• [Instructions for the task]
Please print each record that follows precisely as it appears.

• [Colored object listings]
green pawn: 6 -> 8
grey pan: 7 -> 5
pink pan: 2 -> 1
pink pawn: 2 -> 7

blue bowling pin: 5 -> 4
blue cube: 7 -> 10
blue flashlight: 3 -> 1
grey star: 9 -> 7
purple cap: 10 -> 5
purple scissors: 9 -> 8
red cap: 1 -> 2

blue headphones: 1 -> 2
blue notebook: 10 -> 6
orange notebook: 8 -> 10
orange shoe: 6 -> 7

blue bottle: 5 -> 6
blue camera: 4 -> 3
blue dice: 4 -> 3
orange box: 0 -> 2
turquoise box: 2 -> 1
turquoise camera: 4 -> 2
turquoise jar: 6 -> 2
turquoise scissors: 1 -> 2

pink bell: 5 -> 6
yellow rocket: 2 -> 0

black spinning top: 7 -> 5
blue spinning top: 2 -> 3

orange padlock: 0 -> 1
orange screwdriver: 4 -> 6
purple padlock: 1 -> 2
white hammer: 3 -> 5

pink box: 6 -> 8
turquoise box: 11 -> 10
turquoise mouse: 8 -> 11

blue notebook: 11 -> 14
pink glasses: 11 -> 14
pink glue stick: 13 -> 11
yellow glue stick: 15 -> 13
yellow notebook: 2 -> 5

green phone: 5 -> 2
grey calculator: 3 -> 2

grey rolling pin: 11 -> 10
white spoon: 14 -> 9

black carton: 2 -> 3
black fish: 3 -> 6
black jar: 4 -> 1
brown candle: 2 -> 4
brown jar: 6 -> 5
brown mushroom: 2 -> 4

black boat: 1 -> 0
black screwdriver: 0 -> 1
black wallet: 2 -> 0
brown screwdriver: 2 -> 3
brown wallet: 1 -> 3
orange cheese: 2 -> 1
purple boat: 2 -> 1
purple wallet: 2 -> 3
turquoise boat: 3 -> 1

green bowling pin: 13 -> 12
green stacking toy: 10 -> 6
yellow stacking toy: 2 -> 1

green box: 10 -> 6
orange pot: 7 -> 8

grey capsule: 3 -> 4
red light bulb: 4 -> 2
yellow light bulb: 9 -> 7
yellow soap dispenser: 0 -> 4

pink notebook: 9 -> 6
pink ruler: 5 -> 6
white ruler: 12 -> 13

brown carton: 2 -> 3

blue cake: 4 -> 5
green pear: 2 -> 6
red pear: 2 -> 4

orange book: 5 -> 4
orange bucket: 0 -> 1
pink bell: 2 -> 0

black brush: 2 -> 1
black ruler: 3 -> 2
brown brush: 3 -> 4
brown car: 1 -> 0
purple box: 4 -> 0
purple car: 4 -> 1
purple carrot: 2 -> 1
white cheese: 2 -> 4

• [Result for this exercise]
green pawn: 6 -> 8
grey pan: 7 -> 5
pink pan: 2 -> 1
pink pawn: 2 -> 7

blue bowling pin: 5 -> 4
blue cube: 7 -> 10
blue flashlight: 3 -> 1
grey star: 9 -> 7
purple cap: 10 -> 5
purple scissors: 9 -> 8
red cap: 1 -> 2

blue headphones: 1 -> 2
blue notebook: 10 -> 6
orange notebook: 8 -> 10
orange shoe: 6 -> 7

blue bottle: 5 -> 6
blue camera: 4 -> 3
blue dice: 4 -> 3
orange box: 0 -> 2
turquoise box: 2 -> 1
turquoise camera: 4 -> 2
turquoise jar: 6 -> 2
turquoise scissors: 1 -> 2

pink bell: 5 -> 6
yellow rocket: 2 -> 0

black spinning top: 7 -> 5
blue spinning top: 2 -> 3

orange padlock: 0 -> 1
orange screwdriver: 4 -> 6
purple padlock: 1 -> 2
white hammer: 3 -> 5

pink box: 6 -> 8
turquoise box: 11 -> 10
turquoise mouse: 8 -> 11

blue notebook: 11 -> 14
pink glasses: 11 -> 14
pink glue stick: 13 -> 11
yellow glue stick: 15 -> 13
yellow notebook: 2 -> 5

green phone: 5 -> 2
grey calculator: 3 -> 2

grey rolling pin: 11 -> 10
white spoon: 14 -> 9

black carton: 2 -> 3
black fish: 3 -> 6
black jar: 4 -> 1
brown candle: 2 -> 4
brown jar: 6 -> 5
brown mushroom: 2 -> 4

black boat: 1 -> 0
black screwdriver: 0 -> 1
black wallet: 2 -> 0
brown screwdriver: 2 -> 3
brown wallet: 1 -> 3
orange cheese: 2 -> 1
purple boat: 2 -> 1
purple wallet: 2 -> 3
turquoise boat: 3 -> 1

green bowling pin: 13 -> 12
green stacking toy: 10 -> 6
yellow stacking toy: 2 -> 1

green box: 10 -> 6
orange pot: 7 -> 8

grey capsule: 3 -> 4
red light bulb: 4 -> 2
yellow light bulb: 9 -> 7
yellow soap dispenser: 0 -> 4

pink notebook: 9 -> 6
pink ruler: 5 -> 6
white ruler: 12 -> 13

brown carton: 2 -> 3

blue cake: 4 -> 5
green pear: 2 -> 6
red pear: 2 -> 4

orange book: 5 -> 4
orange bucket: 0 -> 1
pink bell: 2 -> 0

black brush: 2 -> 1
black ruler: 3 -> 2
brown brush: 3 -> 4
brown car: 1 -> 0
purple box: 4 -> 0
purple car: 4 -> 1
purple carrot: 2 -> 1
white cheese: 2 -> 4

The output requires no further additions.